## WHAT IS EXPECTED
Any pictures in the records below must be left out when you repeat the lines from the line containing "camera: 60 degrees right, 0 degrees up" through the line containing "(757, 228) = (509, 367): white plane -> none" exactly.

## DATASET EXTRACT
<<<<
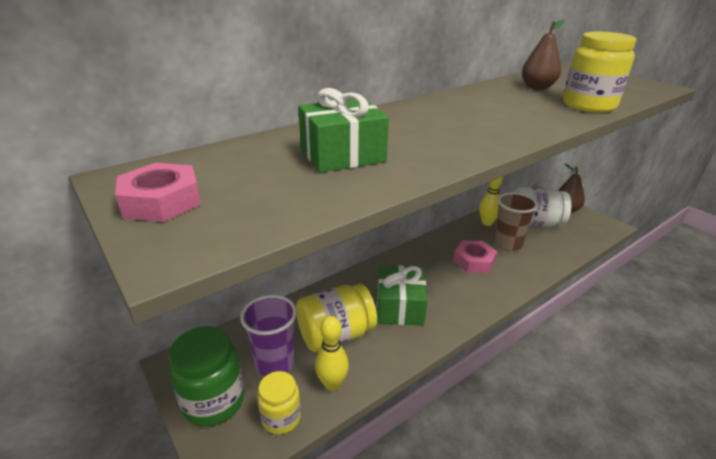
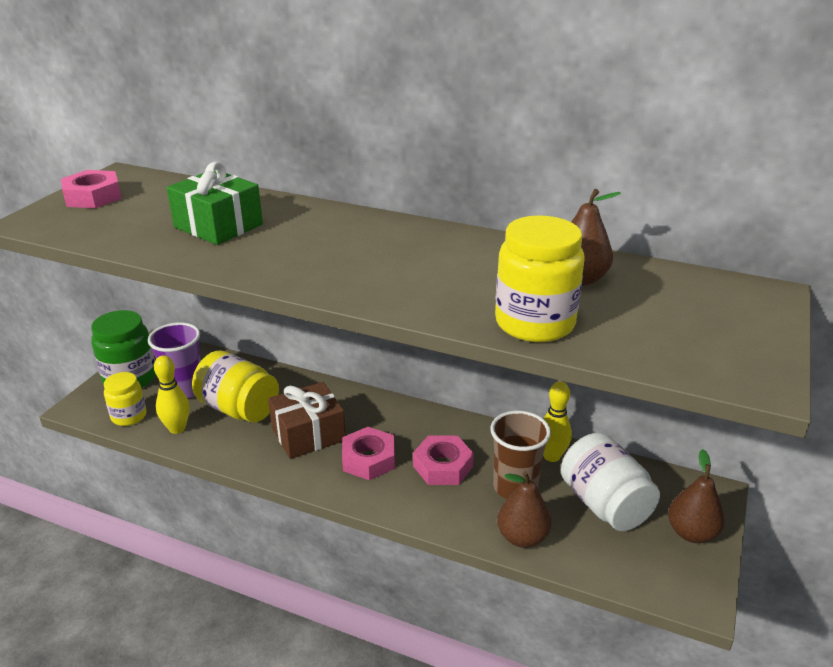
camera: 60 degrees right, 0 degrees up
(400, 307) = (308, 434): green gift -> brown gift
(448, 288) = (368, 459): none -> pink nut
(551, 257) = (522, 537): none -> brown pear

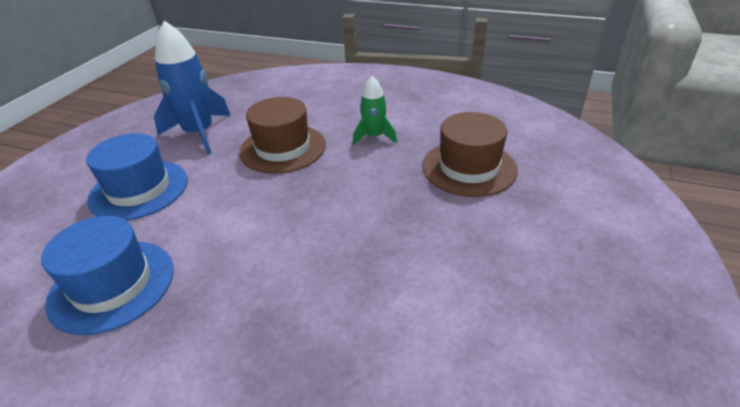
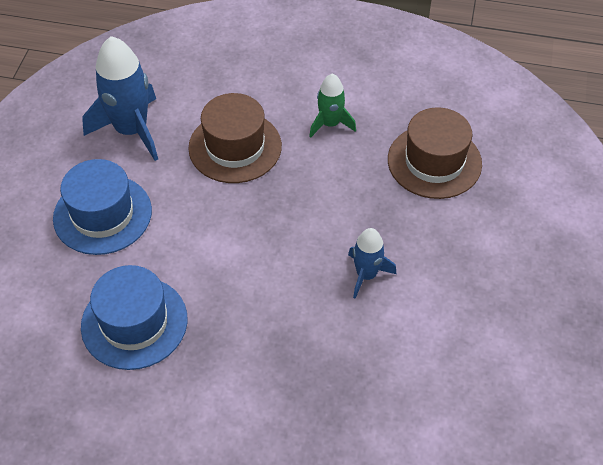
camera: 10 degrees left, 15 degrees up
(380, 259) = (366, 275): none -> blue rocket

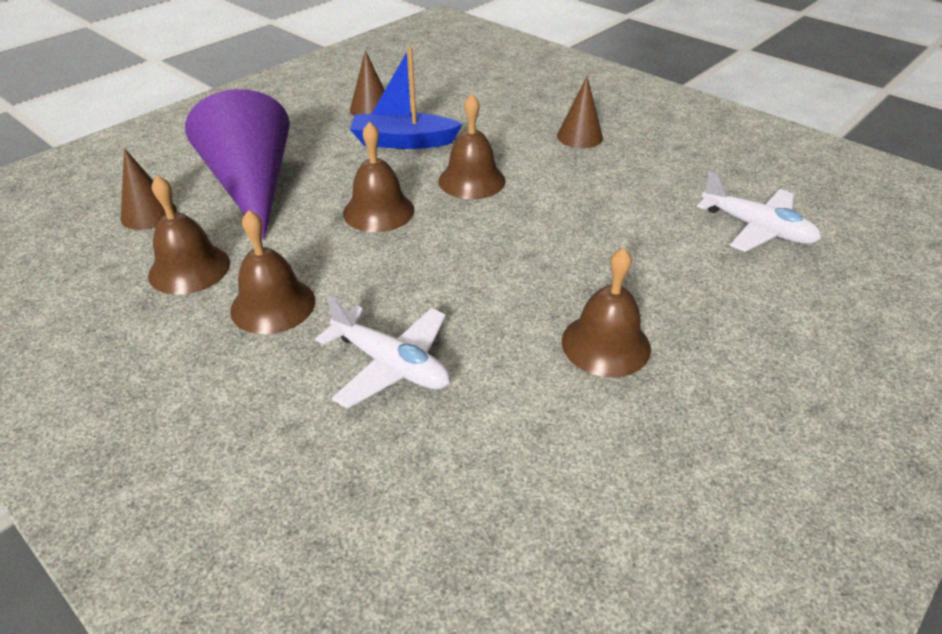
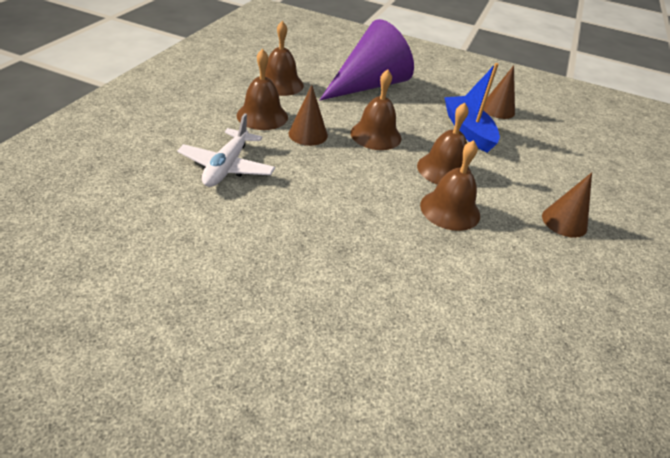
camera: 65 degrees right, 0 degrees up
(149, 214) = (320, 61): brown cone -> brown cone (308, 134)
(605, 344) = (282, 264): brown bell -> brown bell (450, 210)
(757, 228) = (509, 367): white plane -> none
>>>>
<<<<
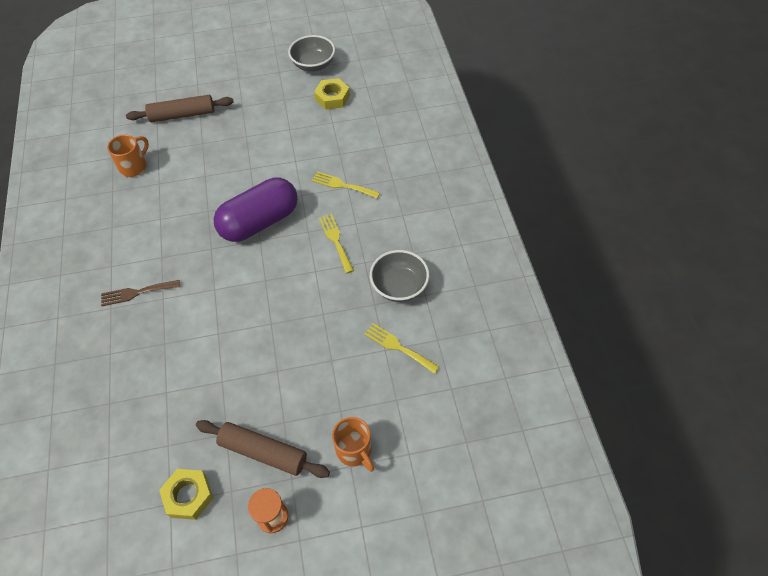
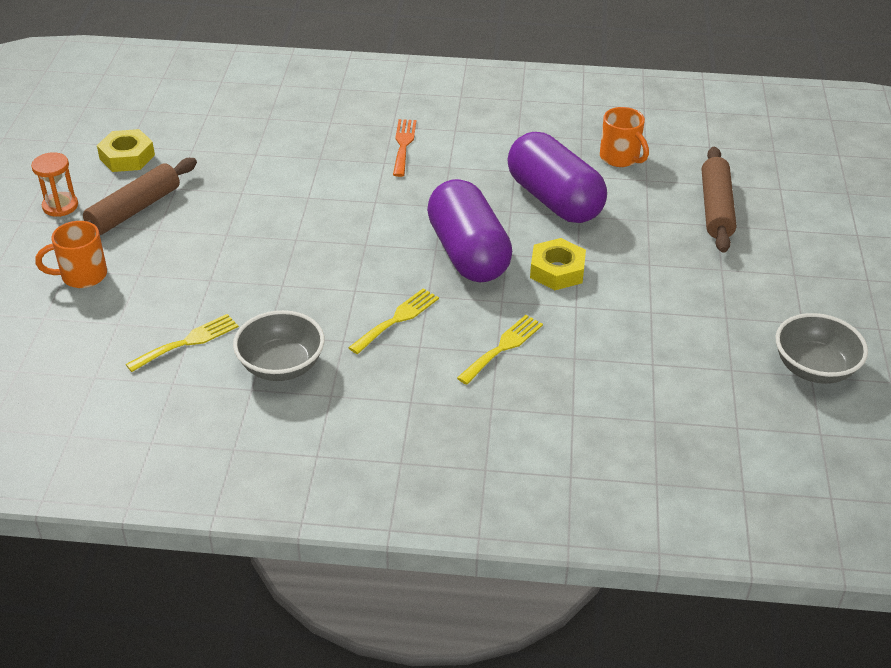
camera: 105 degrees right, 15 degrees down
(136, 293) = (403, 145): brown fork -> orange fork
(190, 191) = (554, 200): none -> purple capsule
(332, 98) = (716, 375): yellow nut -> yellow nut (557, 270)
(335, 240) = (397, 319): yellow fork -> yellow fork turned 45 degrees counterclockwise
>>>>
<<<<
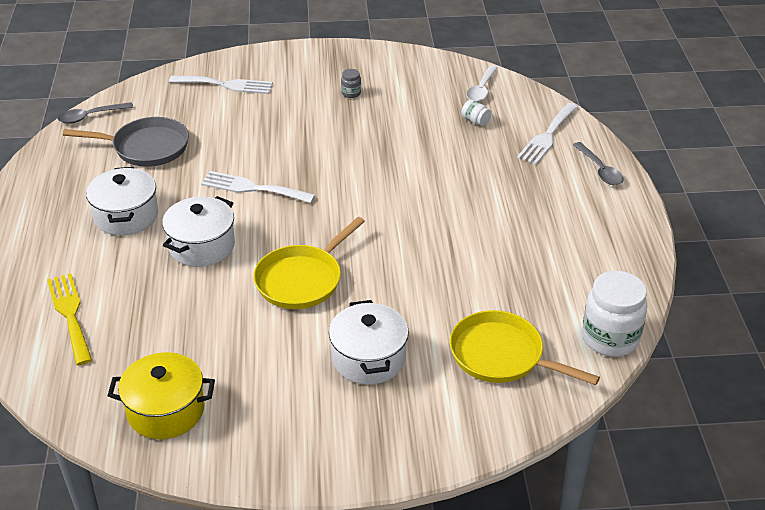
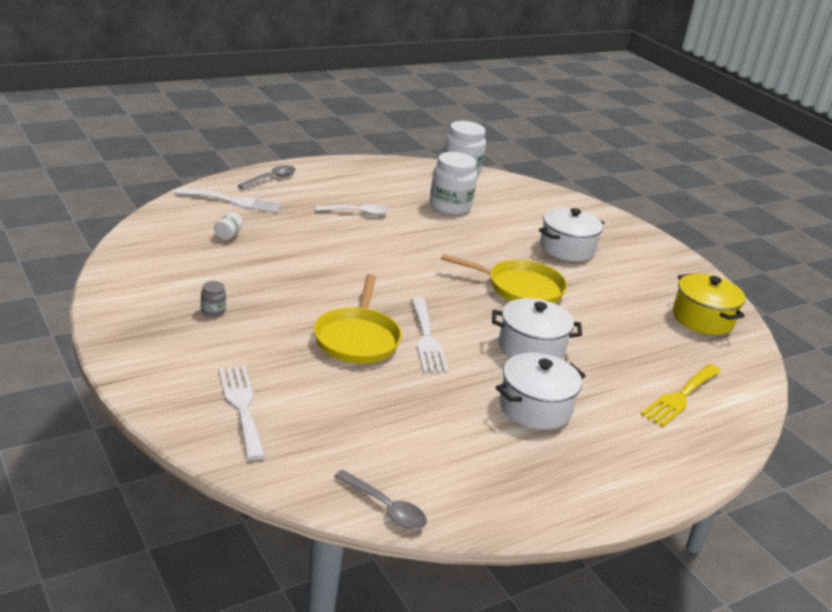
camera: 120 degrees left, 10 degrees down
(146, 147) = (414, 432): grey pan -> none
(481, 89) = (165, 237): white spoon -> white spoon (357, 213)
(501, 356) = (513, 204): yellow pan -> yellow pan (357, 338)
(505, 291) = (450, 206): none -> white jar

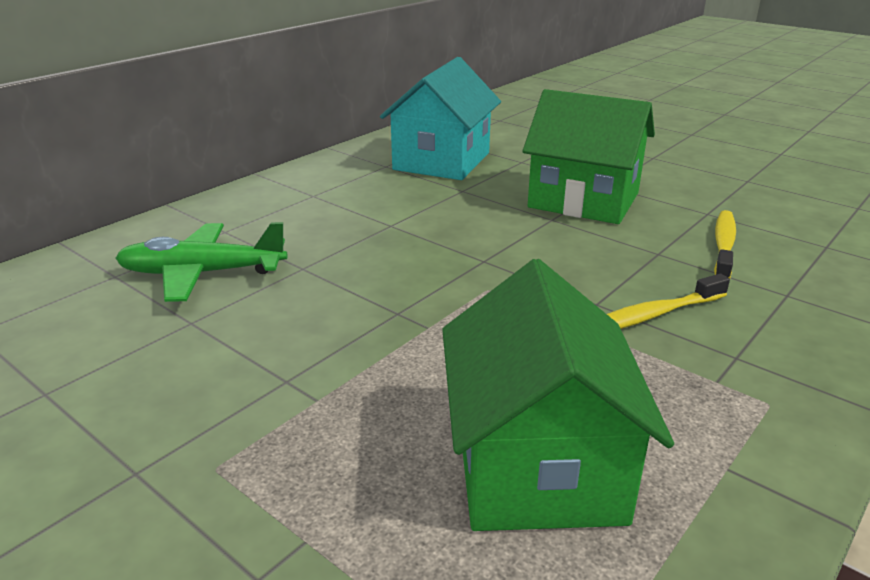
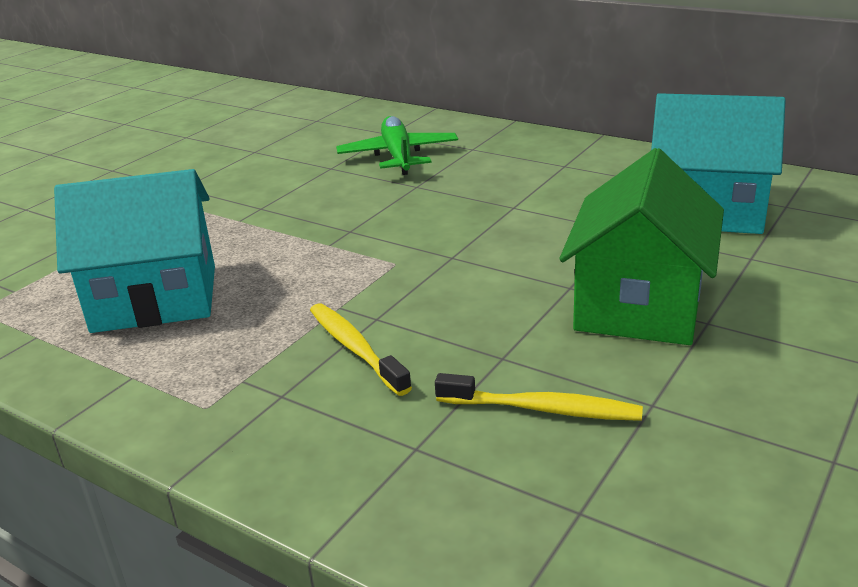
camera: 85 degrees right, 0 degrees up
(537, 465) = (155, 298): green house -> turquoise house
>>>>
## SOLUTION TO THIS TASK
camera: 60 degrees right, 0 degrees up
(400, 307) = (308, 434): green gift -> brown gift
(448, 288) = (368, 459): none -> pink nut
(551, 257) = (522, 537): none -> brown pear

camera: 10 degrees left, 15 degrees up
(380, 259) = (366, 275): none -> blue rocket

camera: 65 degrees right, 0 degrees up
(149, 214) = (320, 61): brown cone -> brown cone (308, 134)
(605, 344) = (282, 264): brown bell -> brown bell (450, 210)
(757, 228) = (509, 367): white plane -> none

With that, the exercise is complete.